Data to process |
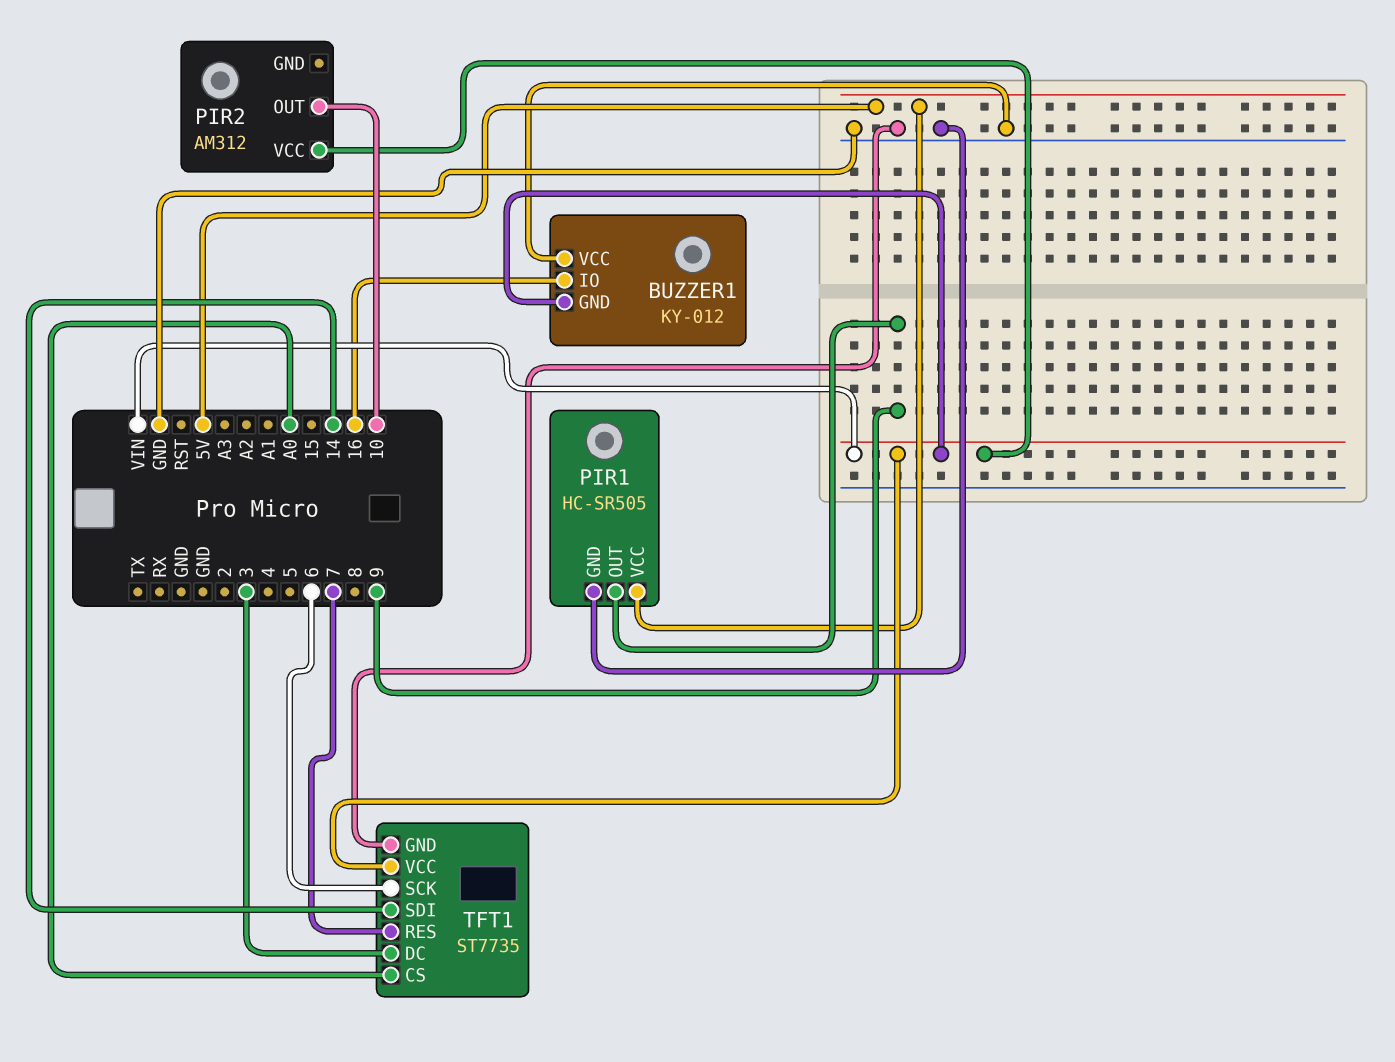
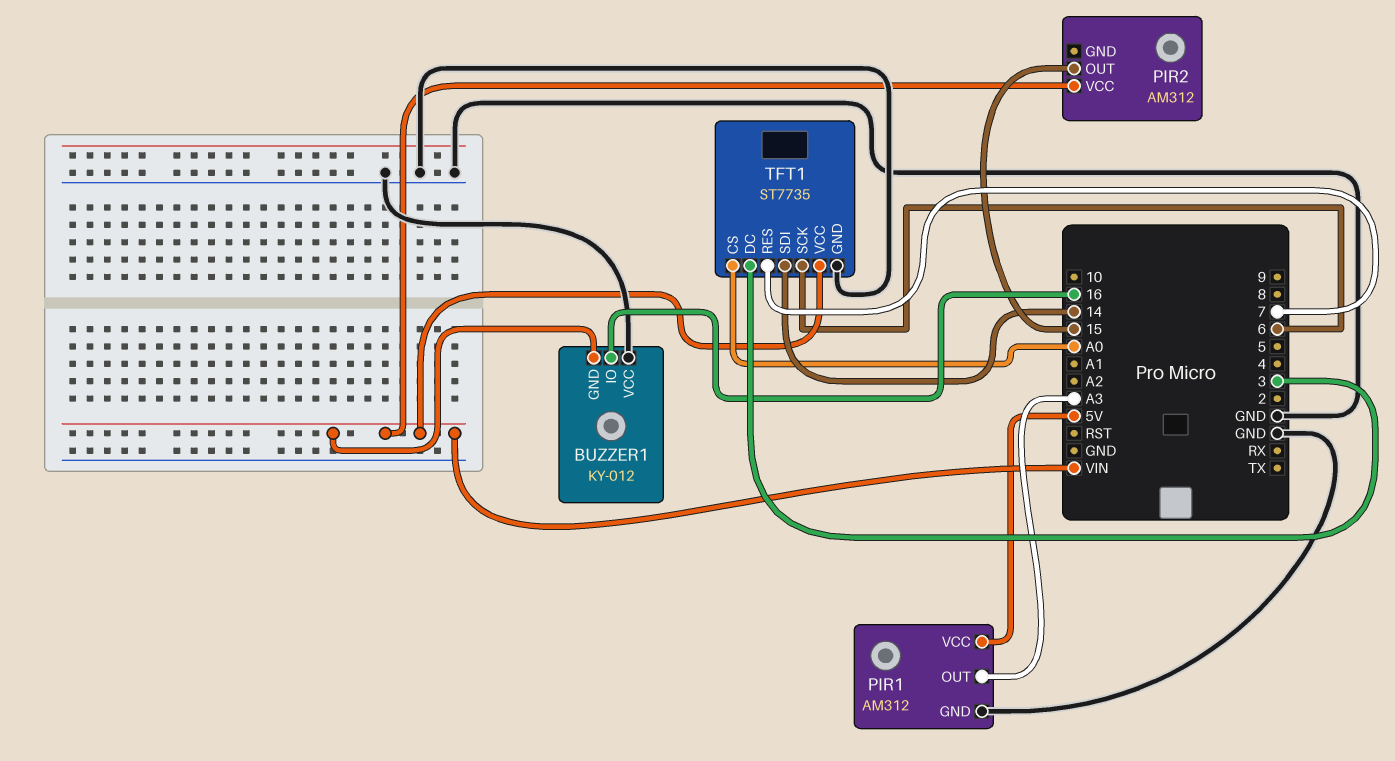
PIR1: HC-SR505 -> AM312
PIR1 pin OUT: 9 -> A3
PIR2 pin OUT: 10 -> 15

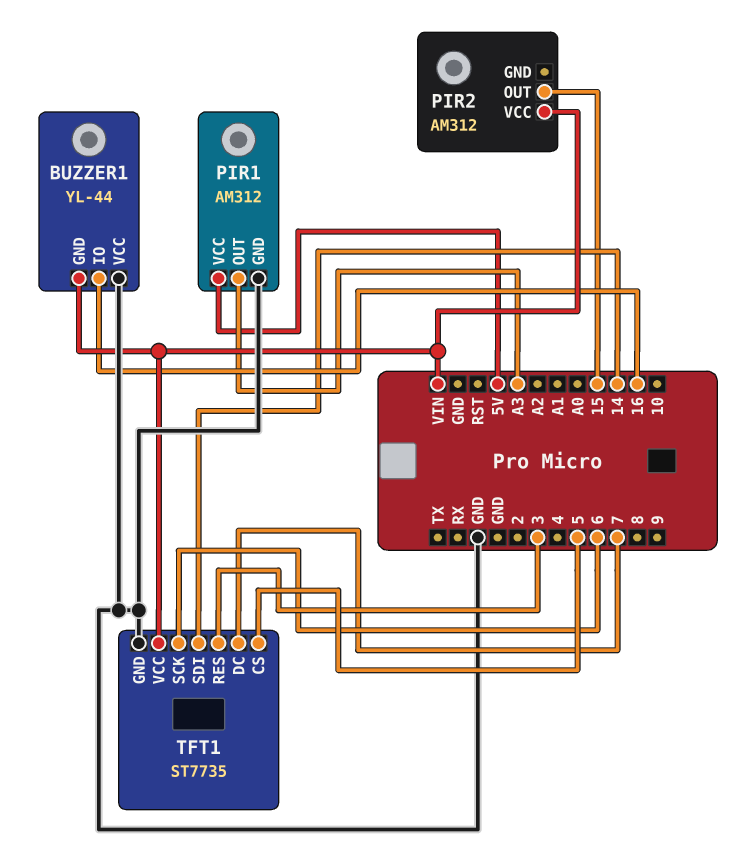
BUZZER1: KY-012 -> YL-44
TFT1 pin CS: A0 -> 5
TFT1 pin DC: 3 -> 7
TFT1 pin RES: 7 -> 3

Try it | Copy the material above in full and exactly, skipping pictures.

Answer space |
PIR1: HC-SR505 -> AM312
PIR1 pin OUT: 9 -> A3
PIR2 pin OUT: 10 -> 15

BUZZER1: KY-012 -> YL-44
TFT1 pin CS: A0 -> 5
TFT1 pin DC: 3 -> 7
TFT1 pin RES: 7 -> 3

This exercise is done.